Segment Open

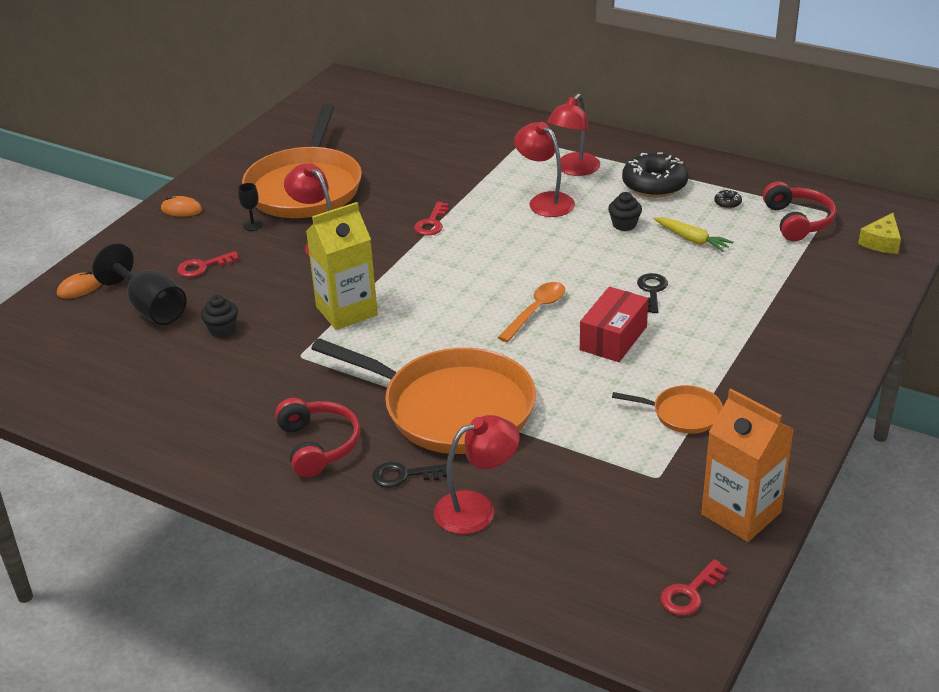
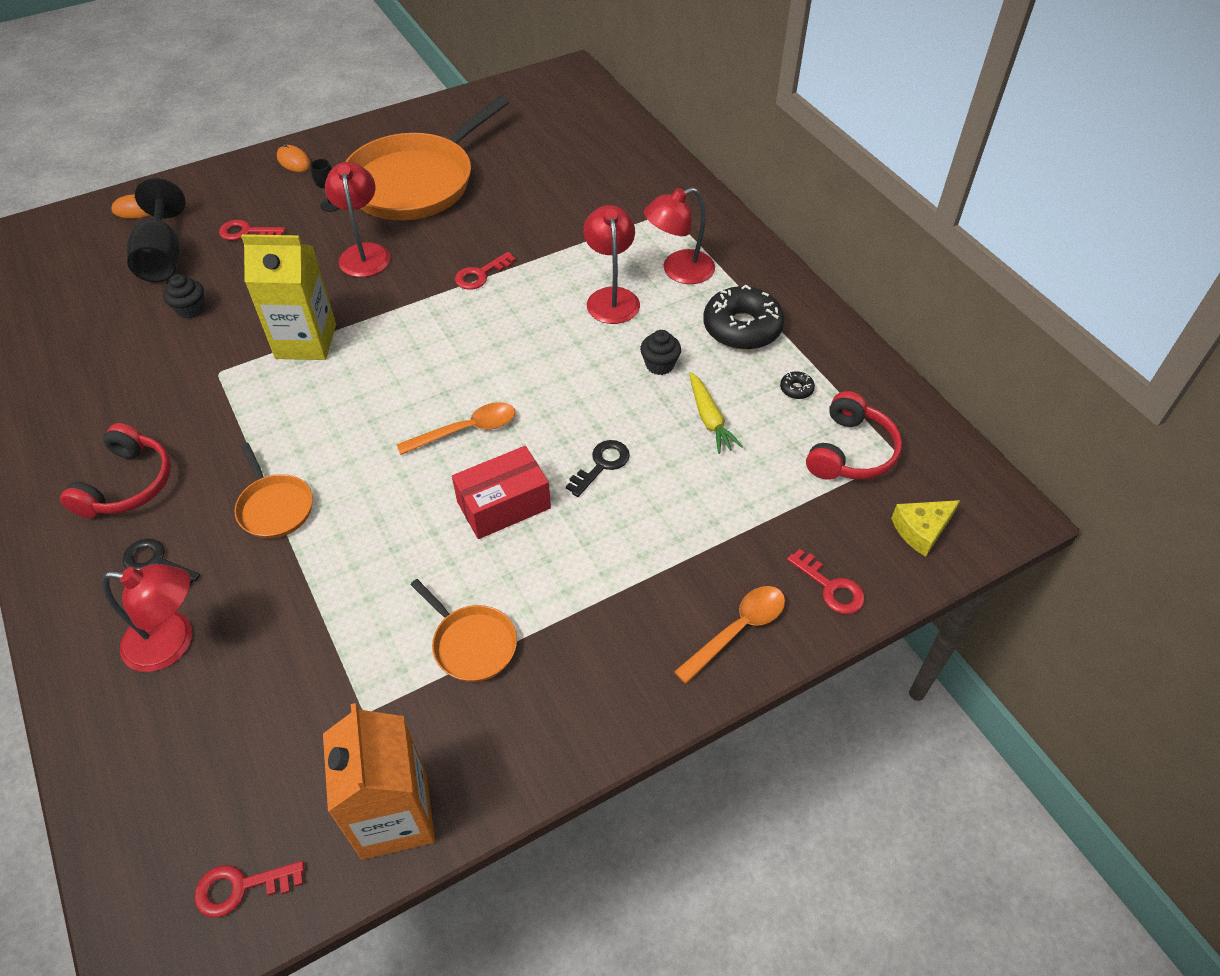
camera: 30 degrees right, 15 degrees up
(452, 408) = (275, 507): orange pan -> orange pan, size x0.45
(834, 333) = (738, 630): none -> orange spoon
(862, 290) = (830, 587): none -> red key

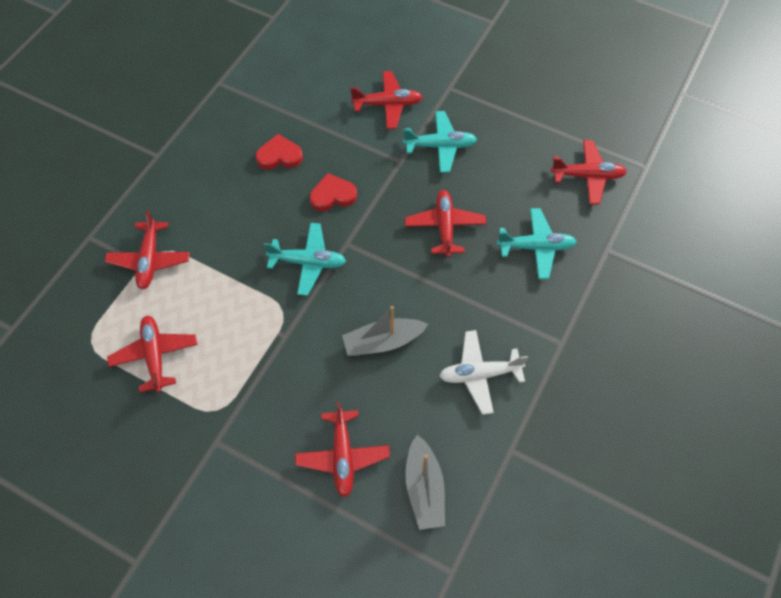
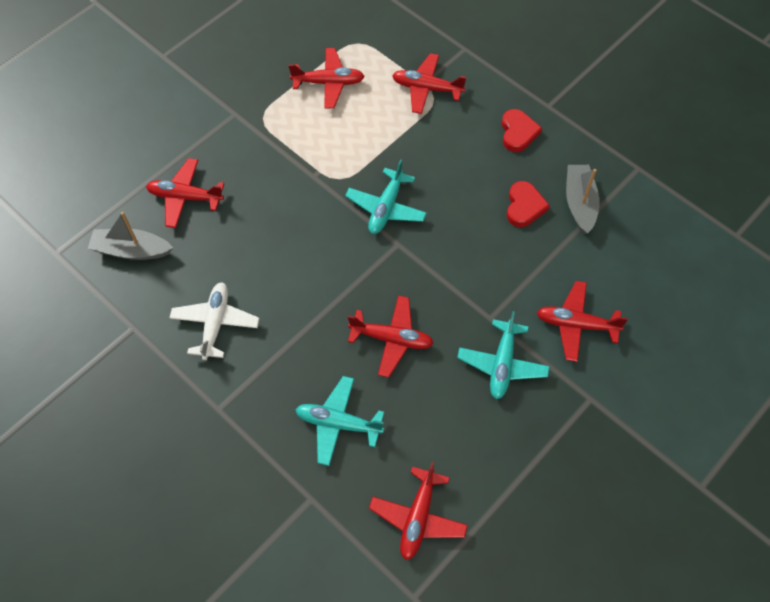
camera: 105 degrees right, 0 degrees up
(333, 195) = (460, 244): red heart -> red heart (518, 132)
(383, 342) = (279, 251): grey boat -> grey boat (579, 203)
(387, 104) = (576, 324): red plane -> red plane turned 90 degrees clockwise
(536, 247) = (338, 423): turquoise plane -> turquoise plane turned 90 degrees clockwise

Segment Closed

▶ **Exercise**:
Retype the listing above exactly, pictures excluded.

▶ **Result below**:
camera: 30 degrees right, 15 degrees up
(452, 408) = (275, 507): orange pan -> orange pan, size x0.45
(834, 333) = (738, 630): none -> orange spoon
(862, 290) = (830, 587): none -> red key

camera: 105 degrees right, 0 degrees up
(333, 195) = (460, 244): red heart -> red heart (518, 132)
(383, 342) = (279, 251): grey boat -> grey boat (579, 203)
(387, 104) = (576, 324): red plane -> red plane turned 90 degrees clockwise
(536, 247) = (338, 423): turquoise plane -> turquoise plane turned 90 degrees clockwise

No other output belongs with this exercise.